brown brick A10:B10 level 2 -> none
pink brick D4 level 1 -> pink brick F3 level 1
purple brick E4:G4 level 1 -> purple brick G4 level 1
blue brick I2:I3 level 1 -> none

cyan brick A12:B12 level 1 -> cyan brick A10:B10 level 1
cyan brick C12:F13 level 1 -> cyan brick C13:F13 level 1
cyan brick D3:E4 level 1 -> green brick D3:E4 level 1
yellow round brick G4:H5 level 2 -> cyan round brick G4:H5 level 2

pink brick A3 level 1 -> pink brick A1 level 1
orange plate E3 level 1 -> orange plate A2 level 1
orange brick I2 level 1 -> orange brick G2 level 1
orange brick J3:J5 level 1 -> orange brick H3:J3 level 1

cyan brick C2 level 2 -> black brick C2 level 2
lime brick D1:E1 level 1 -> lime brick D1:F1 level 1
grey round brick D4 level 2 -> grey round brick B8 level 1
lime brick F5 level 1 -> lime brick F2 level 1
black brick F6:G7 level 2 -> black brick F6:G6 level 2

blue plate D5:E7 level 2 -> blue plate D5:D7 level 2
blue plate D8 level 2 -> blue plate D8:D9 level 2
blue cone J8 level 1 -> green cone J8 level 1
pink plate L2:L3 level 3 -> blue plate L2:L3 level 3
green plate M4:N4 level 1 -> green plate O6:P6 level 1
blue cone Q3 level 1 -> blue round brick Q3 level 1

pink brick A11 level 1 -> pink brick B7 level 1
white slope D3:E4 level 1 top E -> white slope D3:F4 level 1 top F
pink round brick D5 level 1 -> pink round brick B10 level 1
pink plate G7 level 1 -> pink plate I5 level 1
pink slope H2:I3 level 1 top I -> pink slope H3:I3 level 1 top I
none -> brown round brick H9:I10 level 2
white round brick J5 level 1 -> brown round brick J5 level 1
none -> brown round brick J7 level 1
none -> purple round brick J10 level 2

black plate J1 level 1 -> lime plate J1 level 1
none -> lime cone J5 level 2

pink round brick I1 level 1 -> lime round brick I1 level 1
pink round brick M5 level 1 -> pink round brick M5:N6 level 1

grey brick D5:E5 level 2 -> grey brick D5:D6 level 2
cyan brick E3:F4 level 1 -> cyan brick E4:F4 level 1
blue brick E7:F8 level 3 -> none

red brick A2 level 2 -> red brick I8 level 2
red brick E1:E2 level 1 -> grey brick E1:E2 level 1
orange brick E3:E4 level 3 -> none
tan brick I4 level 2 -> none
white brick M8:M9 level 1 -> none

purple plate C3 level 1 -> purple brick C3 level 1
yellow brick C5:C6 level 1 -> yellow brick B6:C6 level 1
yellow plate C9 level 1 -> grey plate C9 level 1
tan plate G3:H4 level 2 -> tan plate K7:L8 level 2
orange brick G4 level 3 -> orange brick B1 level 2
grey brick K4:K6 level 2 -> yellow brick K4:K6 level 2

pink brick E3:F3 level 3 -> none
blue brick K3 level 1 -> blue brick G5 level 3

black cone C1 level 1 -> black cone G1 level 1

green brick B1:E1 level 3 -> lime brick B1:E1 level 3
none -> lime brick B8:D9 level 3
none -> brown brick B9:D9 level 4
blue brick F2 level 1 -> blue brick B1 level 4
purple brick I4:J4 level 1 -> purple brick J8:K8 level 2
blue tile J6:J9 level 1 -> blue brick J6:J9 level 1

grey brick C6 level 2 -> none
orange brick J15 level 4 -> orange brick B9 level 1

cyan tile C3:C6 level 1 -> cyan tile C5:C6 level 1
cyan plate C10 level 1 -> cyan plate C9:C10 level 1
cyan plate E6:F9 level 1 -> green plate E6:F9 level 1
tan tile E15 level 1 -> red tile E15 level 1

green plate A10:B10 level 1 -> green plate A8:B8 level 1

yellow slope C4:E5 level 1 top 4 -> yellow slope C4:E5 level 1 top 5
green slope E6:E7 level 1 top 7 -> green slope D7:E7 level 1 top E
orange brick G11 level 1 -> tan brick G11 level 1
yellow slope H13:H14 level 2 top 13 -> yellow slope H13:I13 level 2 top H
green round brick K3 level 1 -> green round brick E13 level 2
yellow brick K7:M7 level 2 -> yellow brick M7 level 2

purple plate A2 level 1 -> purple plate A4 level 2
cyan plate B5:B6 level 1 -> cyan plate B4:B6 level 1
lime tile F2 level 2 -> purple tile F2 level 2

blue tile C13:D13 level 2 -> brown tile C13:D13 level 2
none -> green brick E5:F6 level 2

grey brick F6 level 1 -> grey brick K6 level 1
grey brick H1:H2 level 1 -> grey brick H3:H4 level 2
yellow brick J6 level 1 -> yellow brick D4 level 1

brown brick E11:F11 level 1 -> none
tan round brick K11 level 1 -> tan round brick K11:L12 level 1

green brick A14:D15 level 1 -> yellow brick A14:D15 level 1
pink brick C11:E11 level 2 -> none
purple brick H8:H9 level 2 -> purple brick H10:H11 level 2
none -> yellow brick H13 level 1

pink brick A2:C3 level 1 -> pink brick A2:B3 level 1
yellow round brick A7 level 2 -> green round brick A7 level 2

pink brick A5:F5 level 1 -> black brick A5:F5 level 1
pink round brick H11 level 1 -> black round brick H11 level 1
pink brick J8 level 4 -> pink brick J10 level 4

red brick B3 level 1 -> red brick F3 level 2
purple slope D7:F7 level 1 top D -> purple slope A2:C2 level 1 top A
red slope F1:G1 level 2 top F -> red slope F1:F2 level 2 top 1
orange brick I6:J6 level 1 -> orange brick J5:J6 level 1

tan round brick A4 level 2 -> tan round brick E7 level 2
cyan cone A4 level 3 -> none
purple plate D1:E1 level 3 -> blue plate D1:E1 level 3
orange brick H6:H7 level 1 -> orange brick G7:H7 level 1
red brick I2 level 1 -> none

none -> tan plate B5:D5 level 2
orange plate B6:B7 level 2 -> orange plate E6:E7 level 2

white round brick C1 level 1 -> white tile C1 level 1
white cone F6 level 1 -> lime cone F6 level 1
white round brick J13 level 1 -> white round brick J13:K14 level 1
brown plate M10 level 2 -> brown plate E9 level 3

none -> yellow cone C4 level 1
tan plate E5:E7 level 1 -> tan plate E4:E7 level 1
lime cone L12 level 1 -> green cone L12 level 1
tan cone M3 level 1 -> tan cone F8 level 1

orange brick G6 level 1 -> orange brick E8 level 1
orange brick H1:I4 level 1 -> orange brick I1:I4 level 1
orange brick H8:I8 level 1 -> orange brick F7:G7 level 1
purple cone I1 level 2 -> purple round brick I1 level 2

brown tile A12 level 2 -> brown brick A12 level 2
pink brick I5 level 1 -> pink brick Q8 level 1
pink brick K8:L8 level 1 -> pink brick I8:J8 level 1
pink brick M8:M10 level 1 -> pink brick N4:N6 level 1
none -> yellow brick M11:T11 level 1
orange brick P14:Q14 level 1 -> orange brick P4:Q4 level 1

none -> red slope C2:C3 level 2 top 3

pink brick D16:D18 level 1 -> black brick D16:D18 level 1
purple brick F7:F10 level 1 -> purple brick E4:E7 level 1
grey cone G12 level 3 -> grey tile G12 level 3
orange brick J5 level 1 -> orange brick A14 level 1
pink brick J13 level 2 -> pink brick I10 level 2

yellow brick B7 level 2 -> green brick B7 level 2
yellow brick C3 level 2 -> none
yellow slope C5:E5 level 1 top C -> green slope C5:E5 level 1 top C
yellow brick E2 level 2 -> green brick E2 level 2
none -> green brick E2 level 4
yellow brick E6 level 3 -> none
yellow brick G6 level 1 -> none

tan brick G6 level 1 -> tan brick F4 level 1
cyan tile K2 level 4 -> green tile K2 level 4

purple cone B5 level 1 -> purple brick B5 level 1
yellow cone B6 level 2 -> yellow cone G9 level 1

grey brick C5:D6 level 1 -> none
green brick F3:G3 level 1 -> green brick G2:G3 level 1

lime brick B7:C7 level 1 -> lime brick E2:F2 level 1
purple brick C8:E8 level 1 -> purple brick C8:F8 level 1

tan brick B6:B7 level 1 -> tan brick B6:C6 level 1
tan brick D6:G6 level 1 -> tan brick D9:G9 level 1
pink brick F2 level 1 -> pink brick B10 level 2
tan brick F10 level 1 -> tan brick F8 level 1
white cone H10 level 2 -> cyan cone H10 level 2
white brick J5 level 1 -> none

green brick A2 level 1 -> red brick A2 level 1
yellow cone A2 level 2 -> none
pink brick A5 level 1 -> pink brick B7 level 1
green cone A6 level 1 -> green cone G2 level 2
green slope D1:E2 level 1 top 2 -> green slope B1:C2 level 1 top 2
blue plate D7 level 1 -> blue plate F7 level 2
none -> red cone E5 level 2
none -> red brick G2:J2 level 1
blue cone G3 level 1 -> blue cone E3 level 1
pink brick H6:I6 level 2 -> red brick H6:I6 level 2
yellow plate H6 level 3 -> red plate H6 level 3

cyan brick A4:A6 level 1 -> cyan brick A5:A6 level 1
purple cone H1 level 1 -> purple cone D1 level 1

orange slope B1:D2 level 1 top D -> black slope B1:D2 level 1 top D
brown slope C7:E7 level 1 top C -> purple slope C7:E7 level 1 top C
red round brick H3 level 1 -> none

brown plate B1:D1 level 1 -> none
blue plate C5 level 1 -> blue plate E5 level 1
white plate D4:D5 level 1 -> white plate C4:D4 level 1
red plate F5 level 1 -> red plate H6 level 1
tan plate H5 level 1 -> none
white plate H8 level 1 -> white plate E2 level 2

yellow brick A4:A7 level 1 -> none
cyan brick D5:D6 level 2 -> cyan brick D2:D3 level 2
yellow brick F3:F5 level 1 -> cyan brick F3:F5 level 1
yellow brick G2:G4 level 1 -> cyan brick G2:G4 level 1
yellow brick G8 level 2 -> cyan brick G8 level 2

- [Work task] Return, unchanged, the run of lines above that opens with the line containing "pink brick C11:E11 level 2 -> none" and closes with the line containing "red brick B3 level 1 -> red brick F3 level 2". Include both.

- [Task result]
pink brick C11:E11 level 2 -> none
purple brick H8:H9 level 2 -> purple brick H10:H11 level 2
none -> yellow brick H13 level 1

pink brick A2:C3 level 1 -> pink brick A2:B3 level 1
yellow round brick A7 level 2 -> green round brick A7 level 2

pink brick A5:F5 level 1 -> black brick A5:F5 level 1
pink round brick H11 level 1 -> black round brick H11 level 1
pink brick J8 level 4 -> pink brick J10 level 4

red brick B3 level 1 -> red brick F3 level 2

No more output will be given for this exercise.